• WORK TASK:
Produce a word-for-word copy of the lines from the one that contains "pink cylinder: 3 -> 2" to the final line of the data below, with all pictures dropped.

• MATERIAL SUPPLIED:
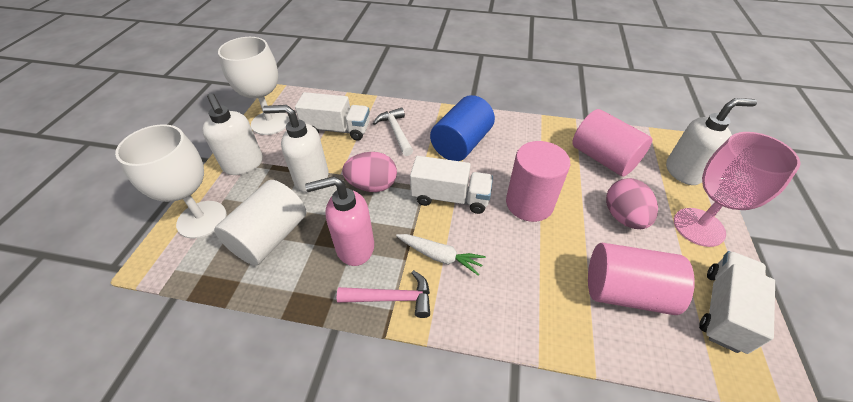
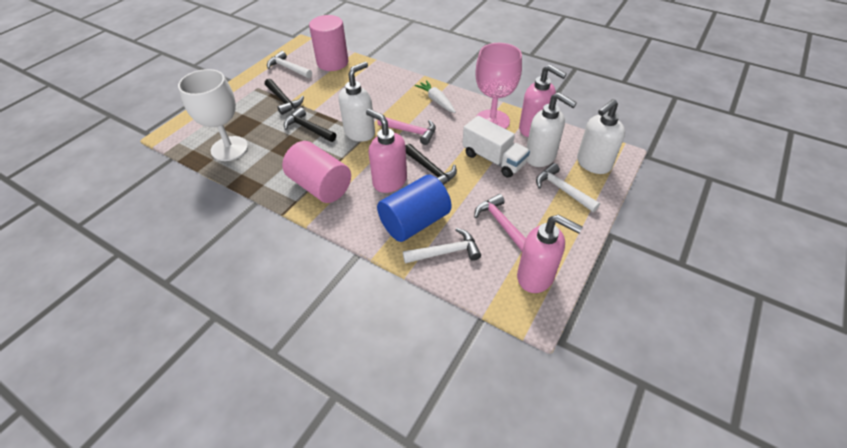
black hammer: 0 -> 3
pink cylinder: 3 -> 2
pink egg: 2 -> 0
pink hammer: 1 -> 2
pink soap dispenser: 1 -> 3
white cylinder: 1 -> 0
white goblet: 2 -> 1
white hammer: 1 -> 3
white truck: 3 -> 1

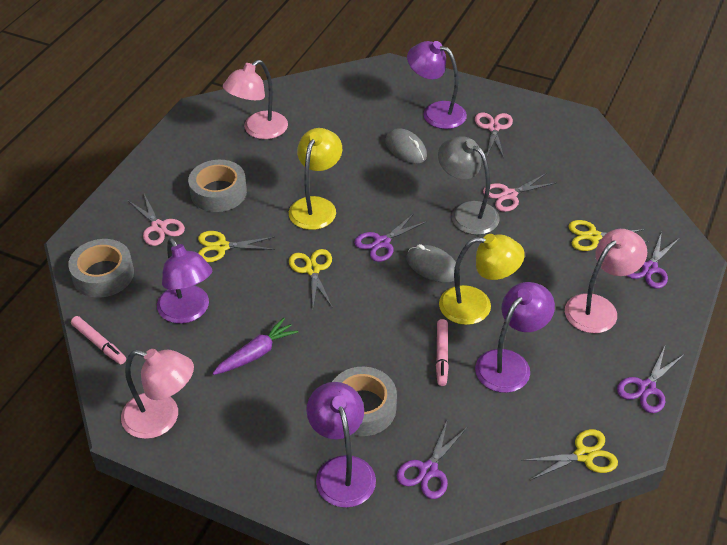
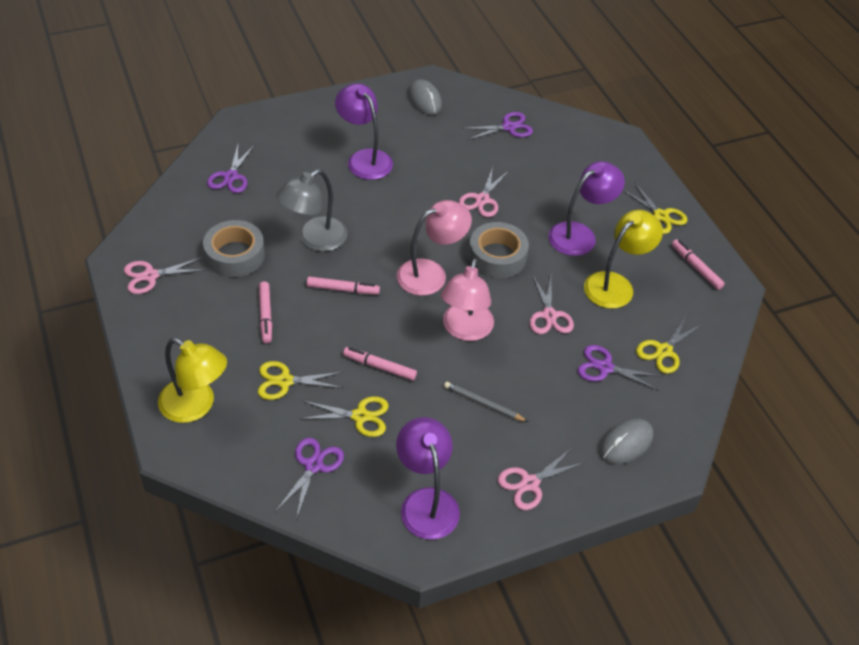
grey pencil: 0 -> 1
grey tape: 3 -> 2
pink lamp: 3 -> 2
pink marker: 2 -> 4
pink scissors: 3 -> 4
purple carrot: 1 -> 0
purple lamp: 4 -> 3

• RESULT OF THE TASK:
pink cylinder: 3 -> 2
pink egg: 2 -> 0
pink hammer: 1 -> 2
pink soap dispenser: 1 -> 3
white cylinder: 1 -> 0
white goblet: 2 -> 1
white hammer: 1 -> 3
white truck: 3 -> 1

grey pencil: 0 -> 1
grey tape: 3 -> 2
pink lamp: 3 -> 2
pink marker: 2 -> 4
pink scissors: 3 -> 4
purple carrot: 1 -> 0
purple lamp: 4 -> 3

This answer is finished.